### Exercise objective
Look through the entries that follow and return each line that has the string "size".

### Records provided
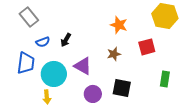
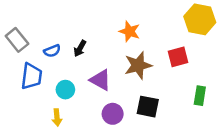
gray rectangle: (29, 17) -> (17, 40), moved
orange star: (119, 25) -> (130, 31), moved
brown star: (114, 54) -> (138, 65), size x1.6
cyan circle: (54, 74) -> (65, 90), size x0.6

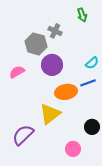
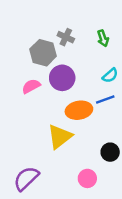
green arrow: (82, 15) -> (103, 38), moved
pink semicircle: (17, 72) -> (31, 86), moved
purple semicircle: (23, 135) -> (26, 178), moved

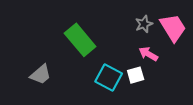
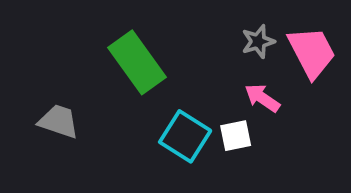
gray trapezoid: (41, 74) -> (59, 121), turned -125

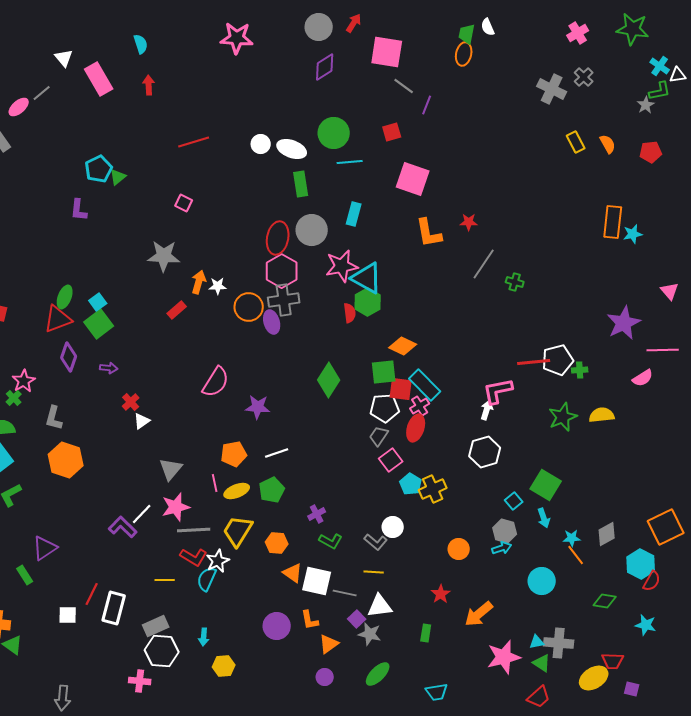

...

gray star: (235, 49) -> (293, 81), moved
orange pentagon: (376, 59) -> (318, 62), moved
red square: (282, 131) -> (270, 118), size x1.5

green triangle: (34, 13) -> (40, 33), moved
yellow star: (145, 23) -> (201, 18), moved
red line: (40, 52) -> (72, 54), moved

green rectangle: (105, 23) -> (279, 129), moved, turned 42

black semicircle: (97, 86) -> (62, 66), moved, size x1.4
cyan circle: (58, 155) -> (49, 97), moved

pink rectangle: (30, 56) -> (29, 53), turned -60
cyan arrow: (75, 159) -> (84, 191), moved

### Reply to the task
brown star: (114, 54) -> (138, 65), size x1.6
cyan circle: (54, 74) -> (65, 90), size x0.6
red square: (282, 131) -> (270, 118), size x1.5
black semicircle: (97, 86) -> (62, 66), moved, size x1.4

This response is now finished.